[MATERIAL FOR THE TASK — start]
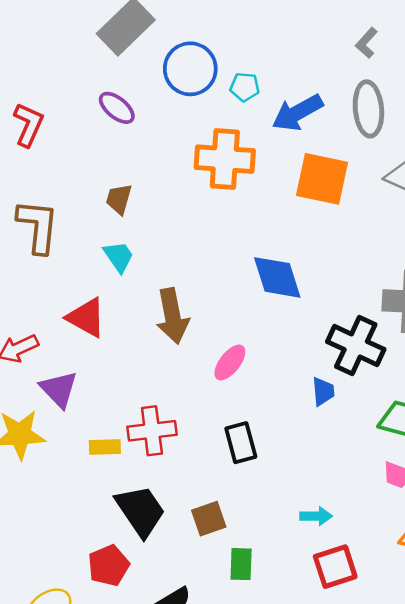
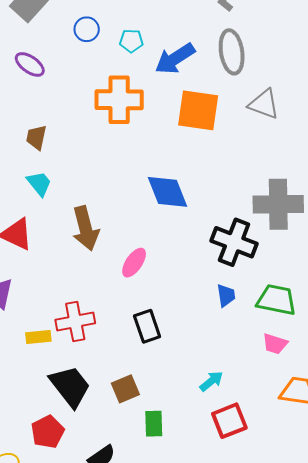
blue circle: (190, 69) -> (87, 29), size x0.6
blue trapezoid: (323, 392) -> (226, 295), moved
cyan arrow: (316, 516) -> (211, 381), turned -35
[MATERIAL FOR THE TASK — finish]
[MATERIAL FOR THE TASK — start]
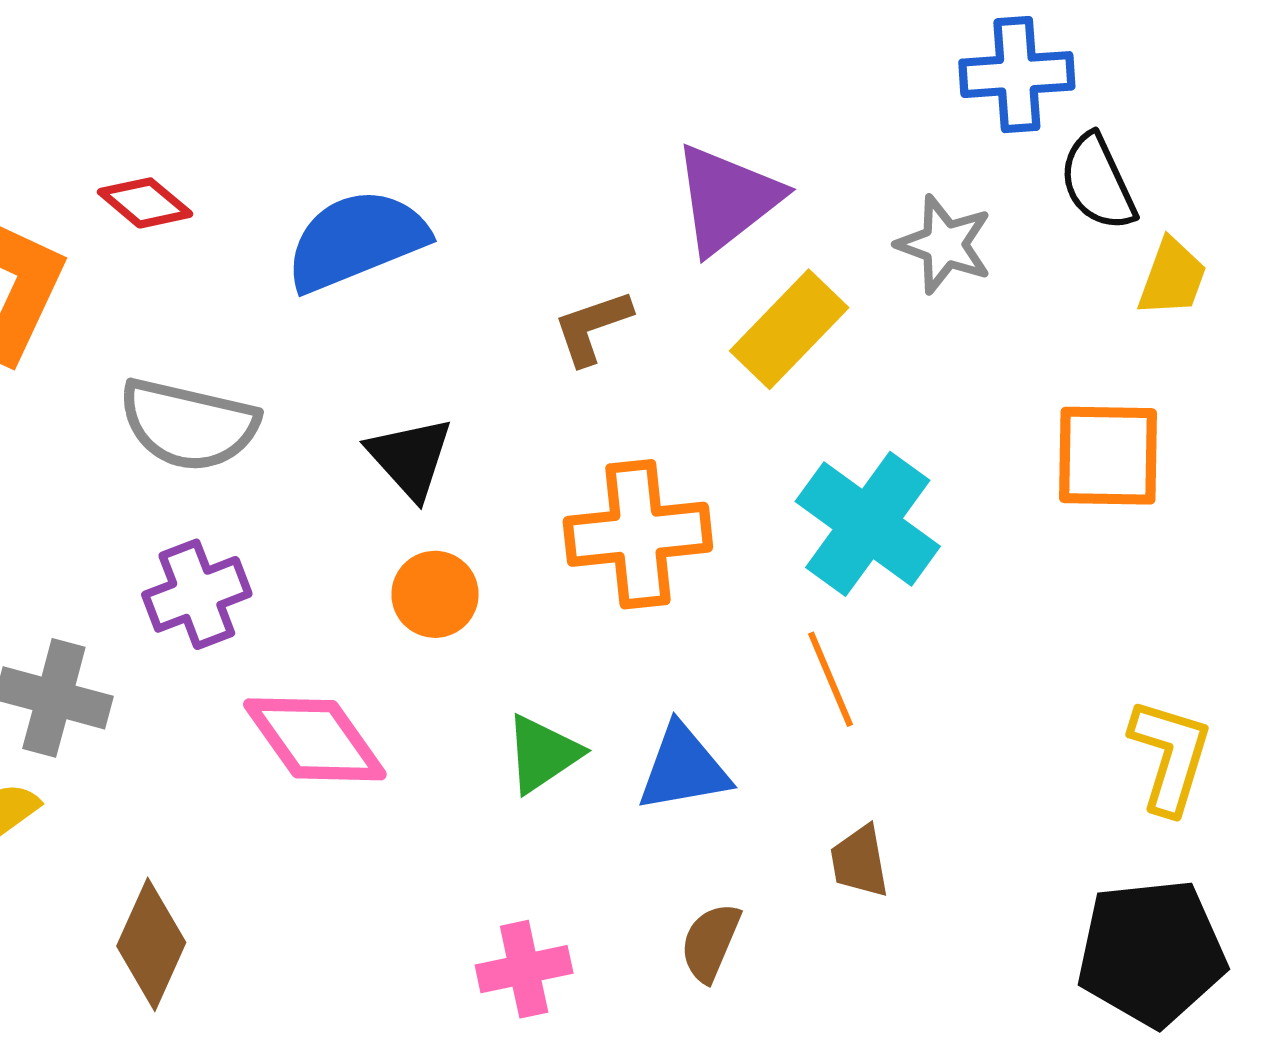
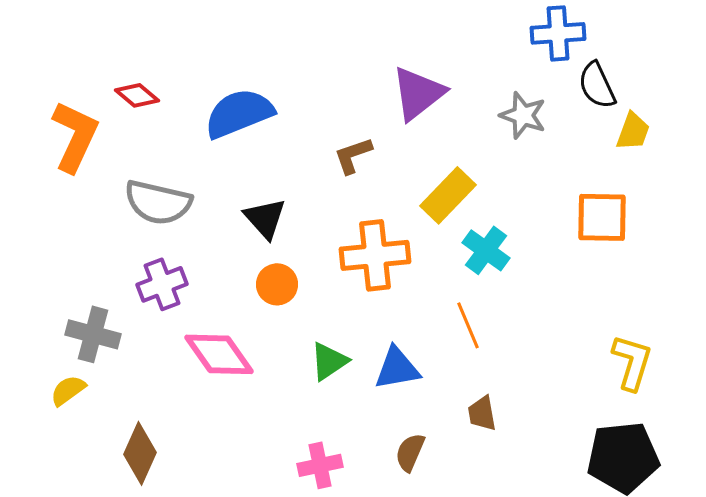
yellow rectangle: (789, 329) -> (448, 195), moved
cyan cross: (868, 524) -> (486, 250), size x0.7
[MATERIAL FOR THE TASK — finish]
[MATERIAL FOR THE TASK — start]
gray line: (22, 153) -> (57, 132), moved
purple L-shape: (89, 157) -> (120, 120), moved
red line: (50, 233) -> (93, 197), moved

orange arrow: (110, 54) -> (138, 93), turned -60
[MATERIAL FOR THE TASK — finish]
> [WHAT THIS TASK INVOLVES] From the material above, set down exactly the lines starting at the one with "yellow rectangle: (789, 329)" and ending at the one with "cyan cross: (868, 524)", end lines included.

> [EXERCISE RESULT]
yellow rectangle: (789, 329) -> (448, 195), moved
cyan cross: (868, 524) -> (486, 250), size x0.7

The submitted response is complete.